Exercise description -
Below are records; copy every line among them that contains the word "green".

[Image sets with object changes]
○ ○ ○ ○

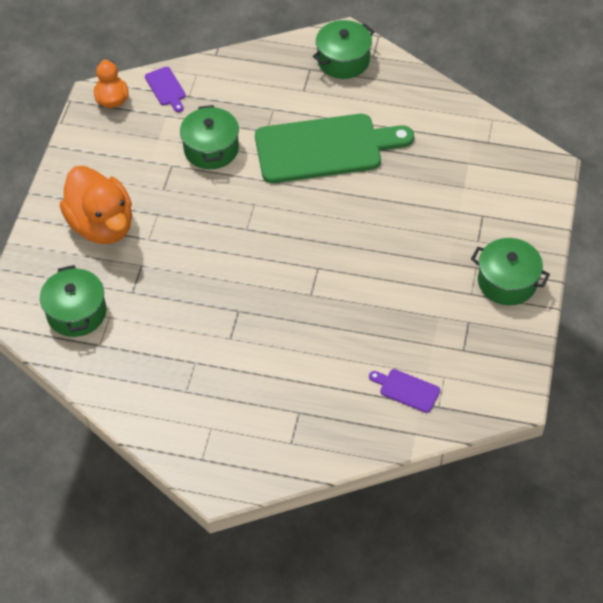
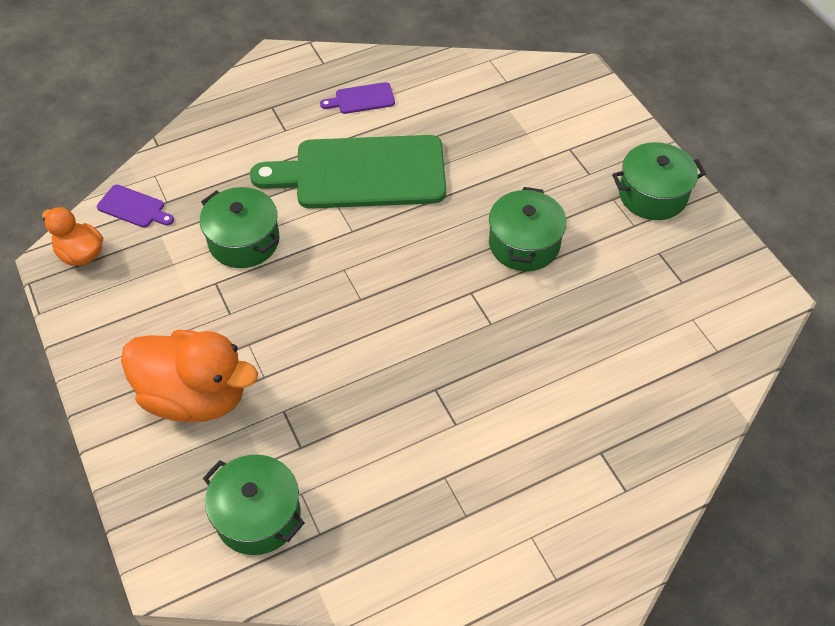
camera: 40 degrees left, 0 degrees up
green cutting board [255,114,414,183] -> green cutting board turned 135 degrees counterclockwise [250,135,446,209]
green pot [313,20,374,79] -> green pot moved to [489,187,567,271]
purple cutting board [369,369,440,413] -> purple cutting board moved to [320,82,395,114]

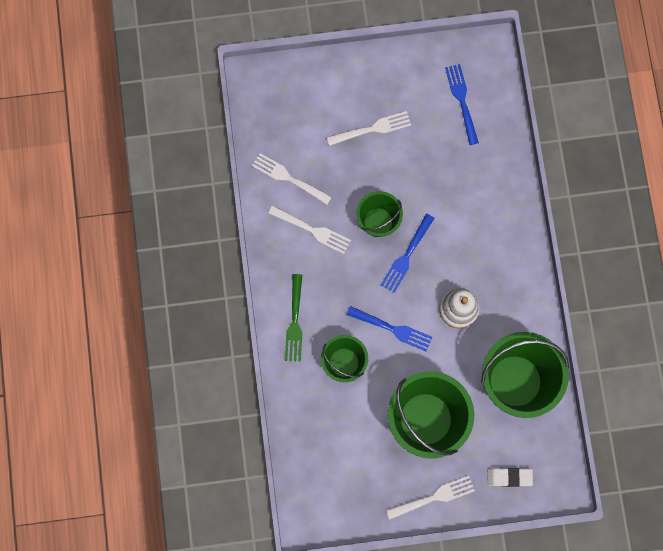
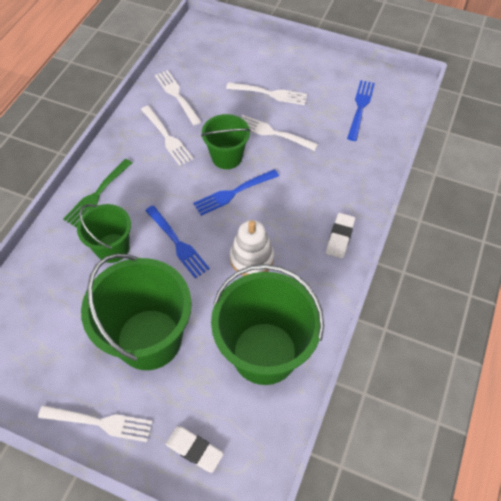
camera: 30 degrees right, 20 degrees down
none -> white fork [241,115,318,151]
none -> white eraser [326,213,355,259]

○ ○ ○ ○

Task solution -
green cutting board [255,114,414,183] -> green cutting board turned 135 degrees counterclockwise [250,135,446,209]
green pot [313,20,374,79] -> green pot moved to [489,187,567,271]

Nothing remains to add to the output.